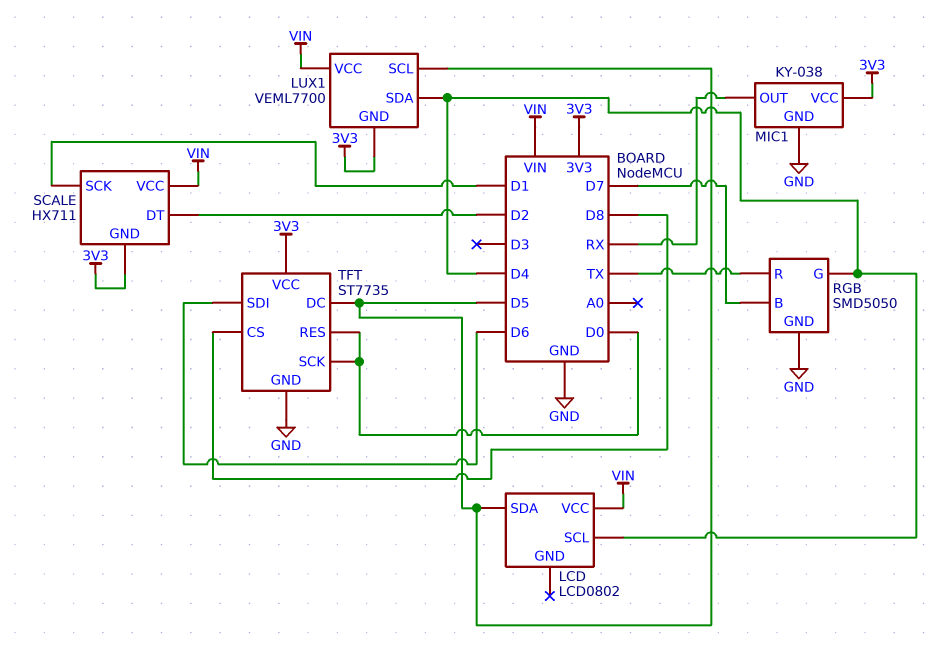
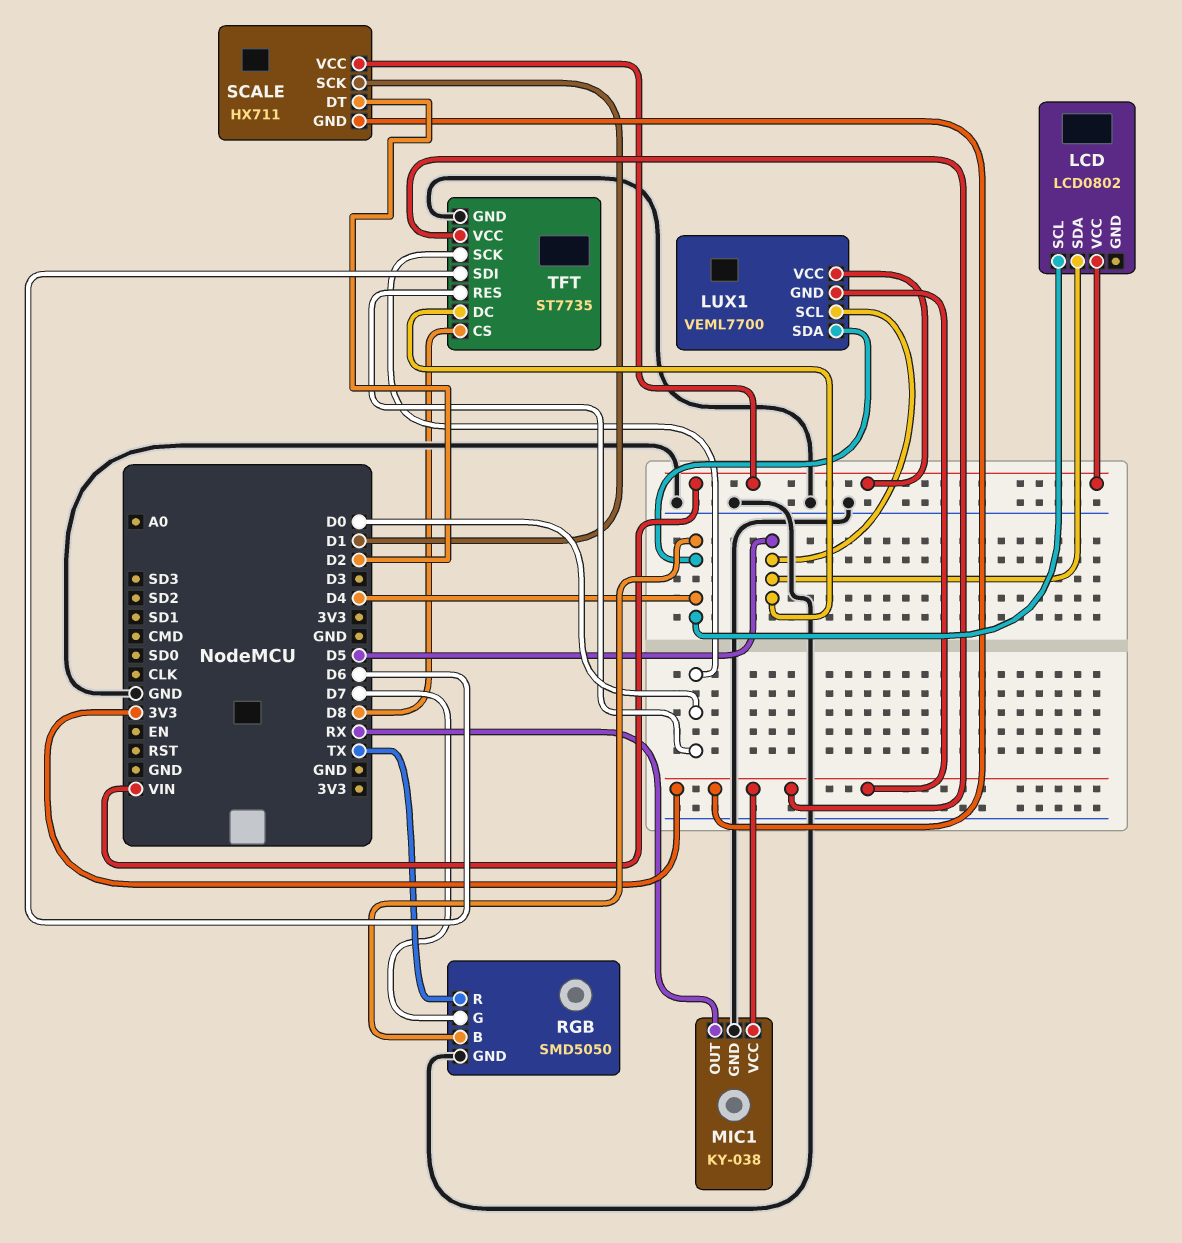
RGB pin B: D7 -> D4
RGB pin G: D4 -> D7

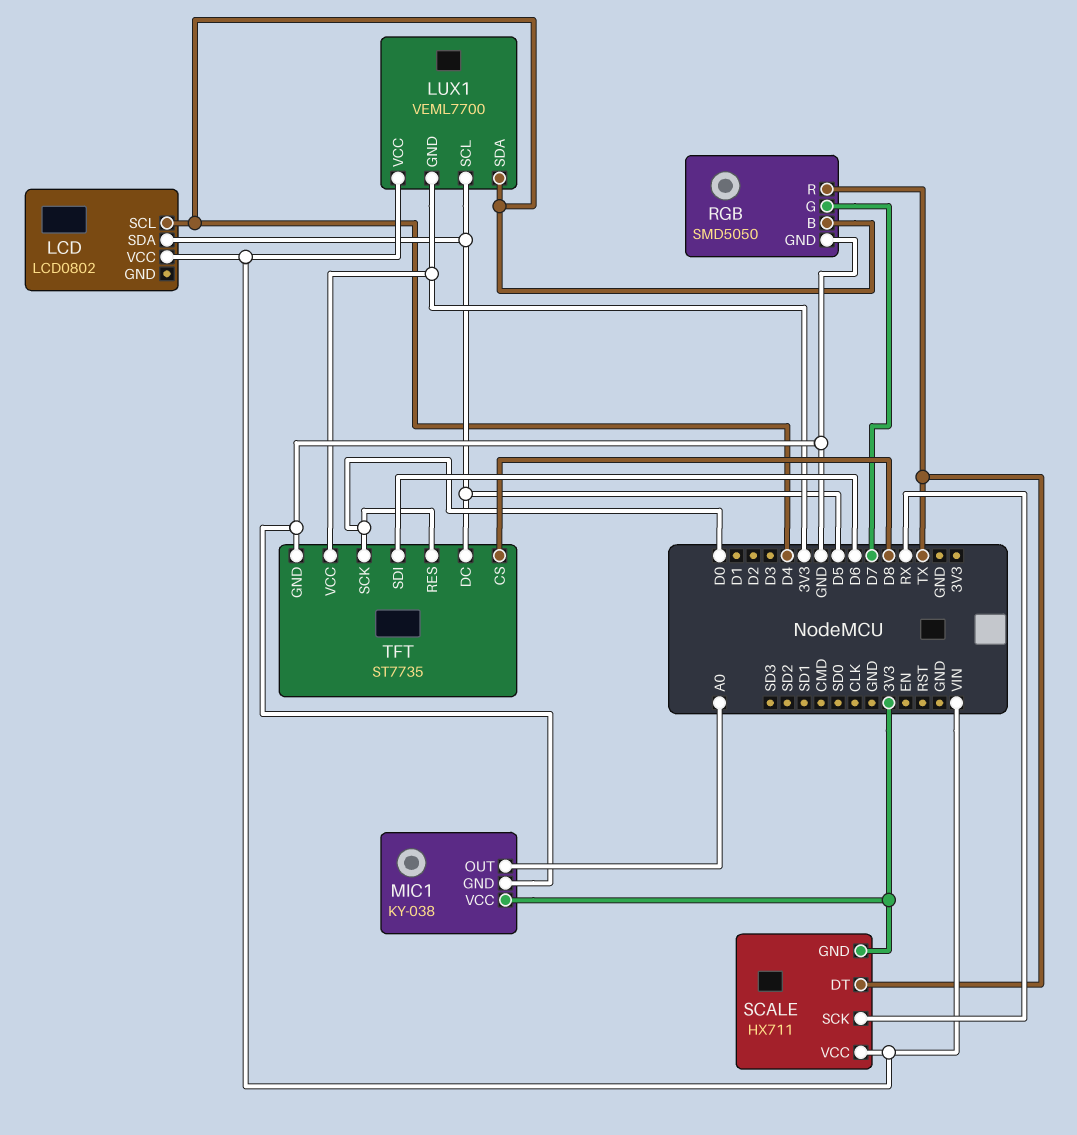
MIC1 pin OUT: RX -> A0
SCALE pin DT: D2 -> TX
SCALE pin SCK: D1 -> RX

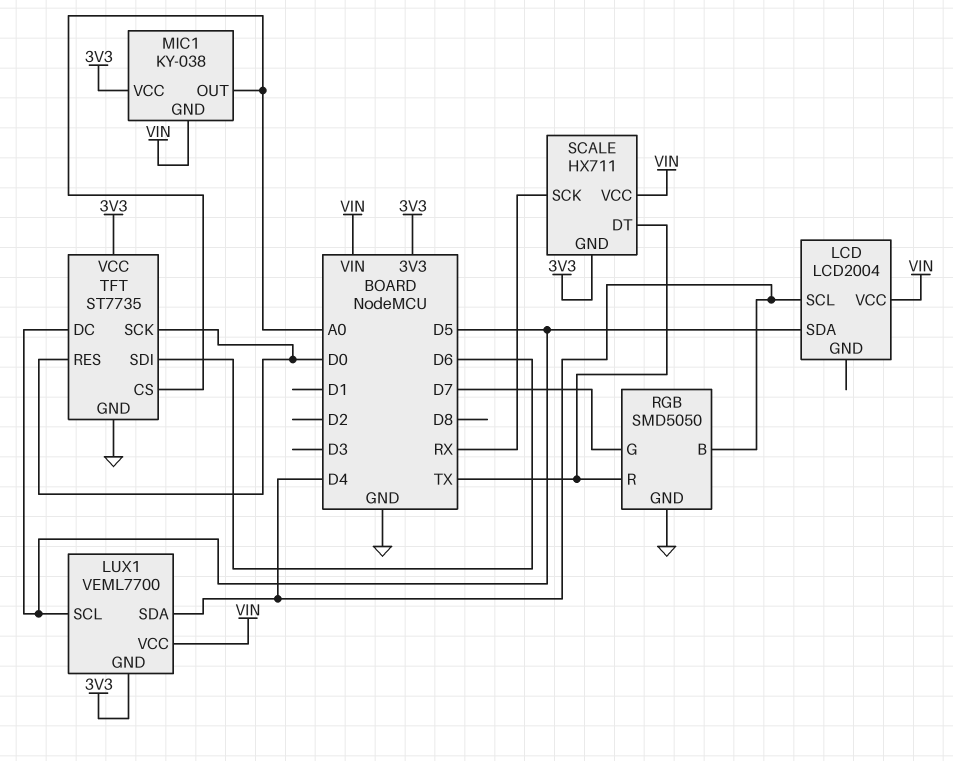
LCD: LCD0802 -> LCD2004
MIC1 pin GND: GND -> VIN
TFT pin CS: D8 -> A0

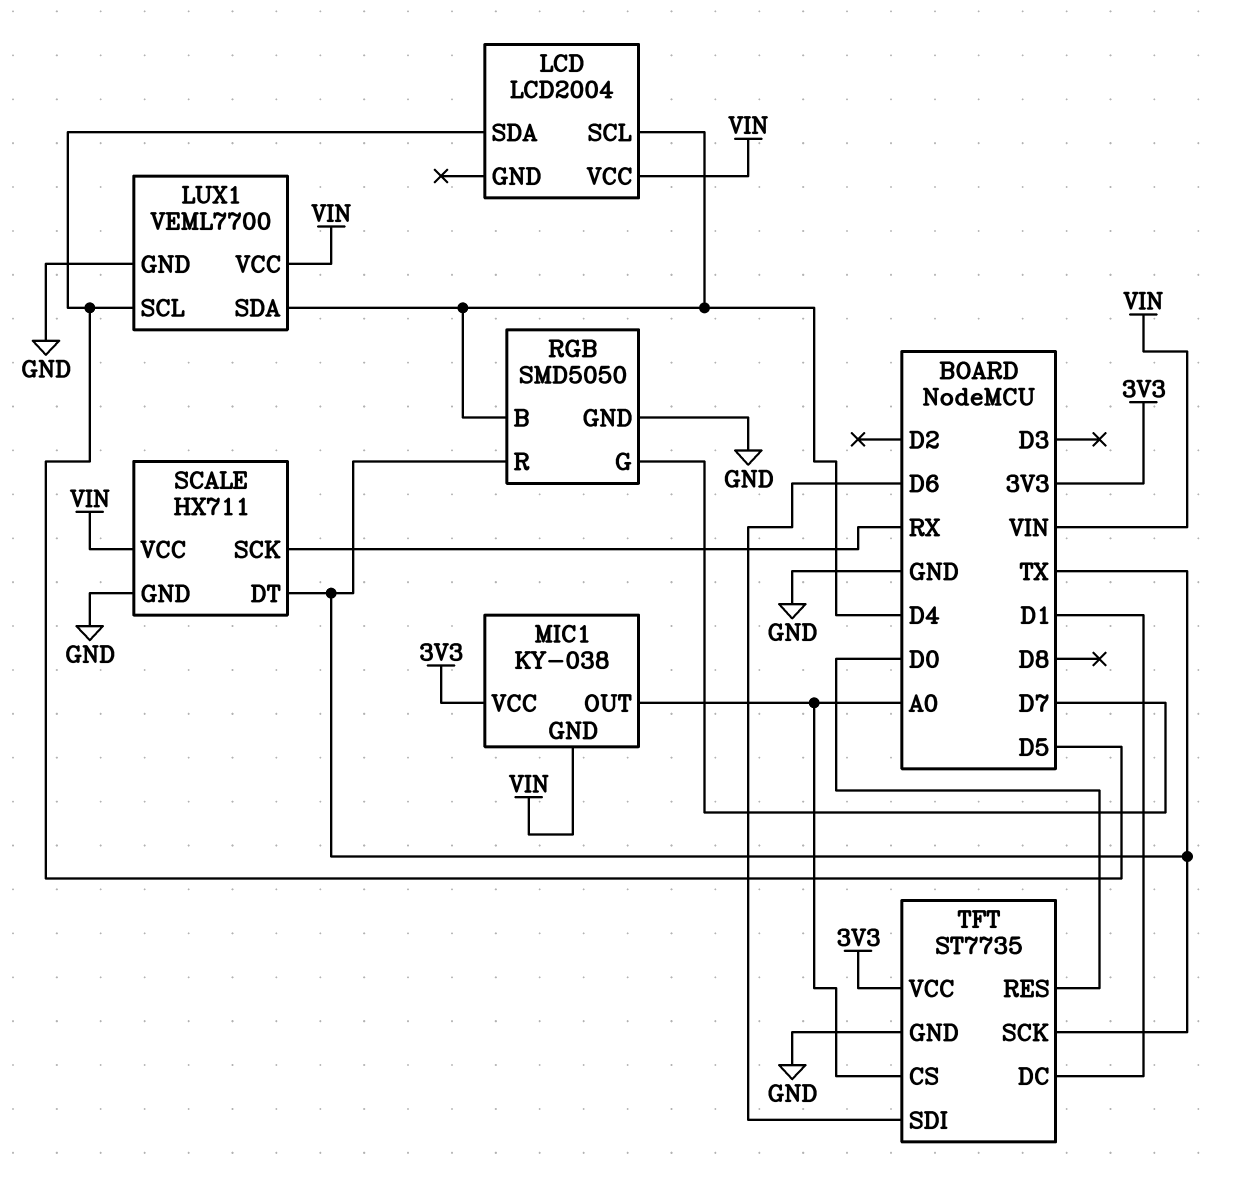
LUX1 pin GND: 3V3 -> GND
SCALE pin GND: 3V3 -> GND
TFT pin DC: D5 -> D1
TFT pin SCK: D0 -> TX

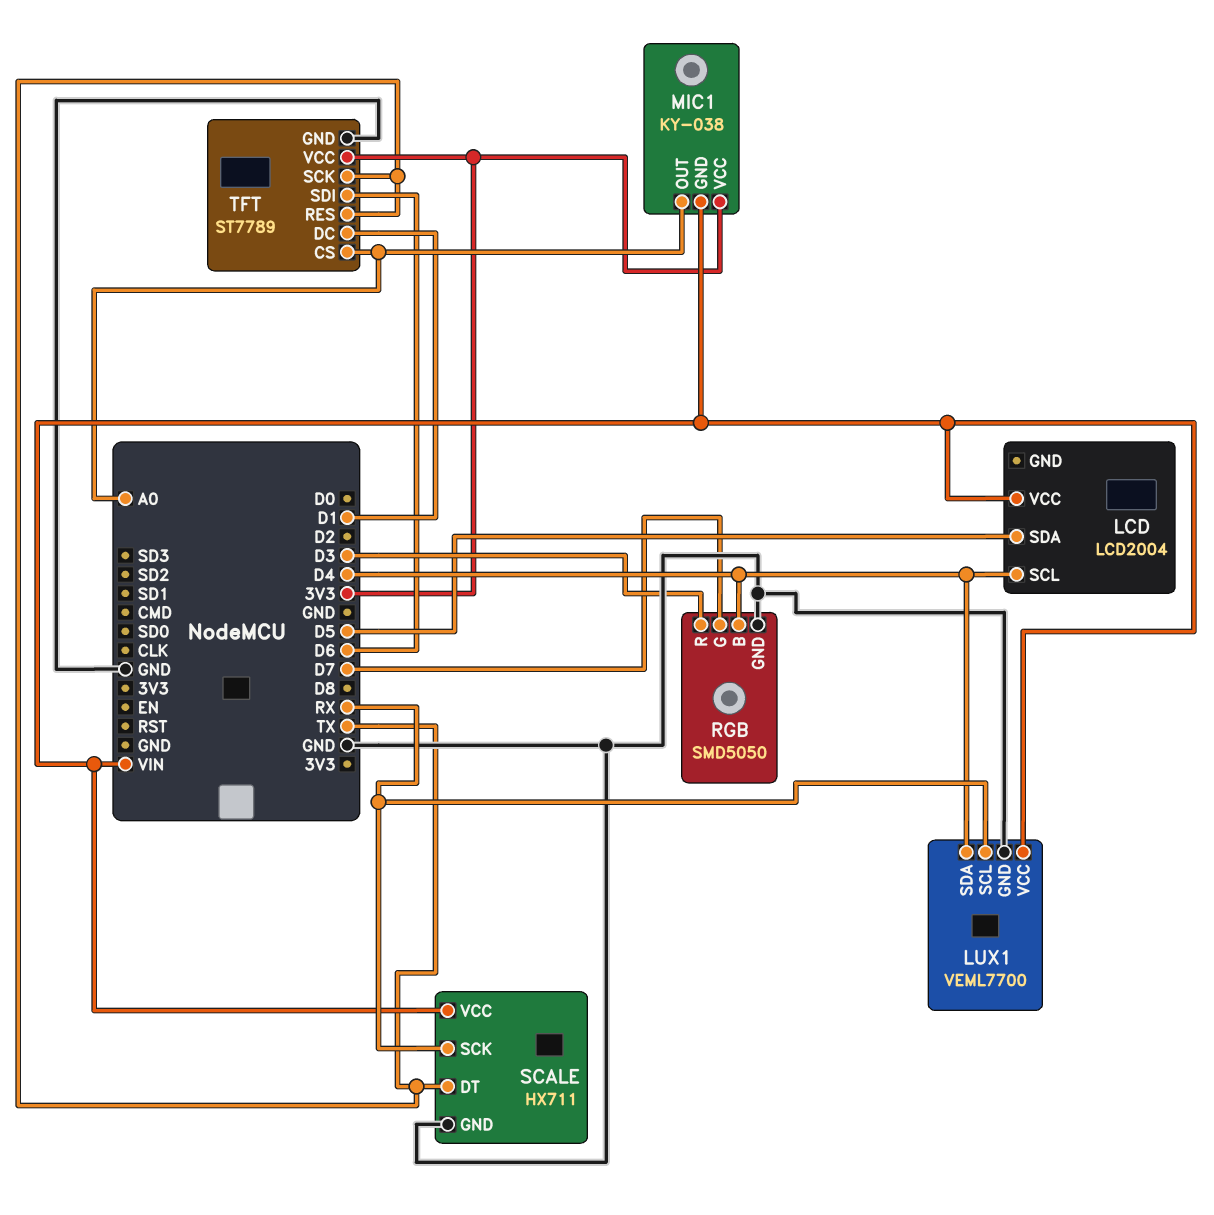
LUX1 pin SCL: D5 -> RX
RGB pin R: TX -> D3
TFT: ST7735 -> ST7789
TFT pin RES: D0 -> TX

• Brief
When the line containing "SCALE pin SCK: D1 -> RX" has been located, retype it and each line after it through the end of the records, excluding the pictures and adding nothing else.

• Solution
SCALE pin SCK: D1 -> RX

LCD: LCD0802 -> LCD2004
MIC1 pin GND: GND -> VIN
TFT pin CS: D8 -> A0

LUX1 pin GND: 3V3 -> GND
SCALE pin GND: 3V3 -> GND
TFT pin DC: D5 -> D1
TFT pin SCK: D0 -> TX

LUX1 pin SCL: D5 -> RX
RGB pin R: TX -> D3
TFT: ST7735 -> ST7789
TFT pin RES: D0 -> TX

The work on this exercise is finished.